[Dataset entries]
━━━━━━━━━━━━━━━━━━━━━━━━━━━━━━

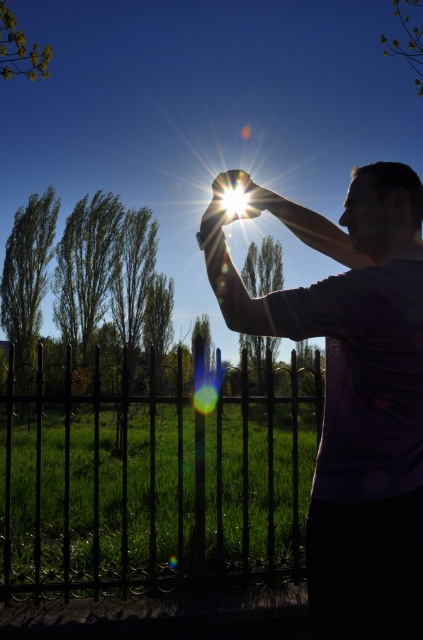
Question: Which point is closer to the camera?

Choices:
 (A) (408, 51)
 (B) (19, 29)

Answer: (A)

Question: Which of these objects is positioned farthest from the green leafy tree at upper right?

Choices:
 (A) black wrought iron fence at center
 (B) green leafy tree at left
 (C) green leafy tree at upper left
 (D) green leafy tree at center

Answer: (B)

Question: Can you confirm if purple matte shirt at upper right is thinner than green leafy tree at upper left?

Choices:
 (A) yes
 (B) no

Answer: (A)

Question: Does purple matte shirt at upper right have a lesser width compared to green leafy tree at left?

Choices:
 (A) no
 (B) yes

Answer: (B)

Question: Does green leafy tree at left have a lesser width compared to green leafy tree at upper right?

Choices:
 (A) no
 (B) yes

Answer: (B)

Question: Among these points, which one is nearest to the camera?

━━━━━━━━━━━━━━━━━━━━━━━━━━━━━━

Copy every item above word for word, leaving out the pictures.

Question: Which point is closer to the camera?

Choices:
 (A) (408, 51)
 (B) (19, 29)

Answer: (A)

Question: Which of these objects is positioned farthest from the green leafy tree at upper right?

Choices:
 (A) black wrought iron fence at center
 (B) green leafy tree at left
 (C) green leafy tree at upper left
 (D) green leafy tree at center

Answer: (B)

Question: Can you confirm if purple matte shirt at upper right is thinner than green leafy tree at upper left?

Choices:
 (A) yes
 (B) no

Answer: (A)

Question: Does purple matte shirt at upper right have a lesser width compared to green leafy tree at left?

Choices:
 (A) no
 (B) yes

Answer: (B)

Question: Does green leafy tree at left have a lesser width compared to green leafy tree at upper right?

Choices:
 (A) no
 (B) yes

Answer: (B)

Question: Among these points, which one is nearest to the camera?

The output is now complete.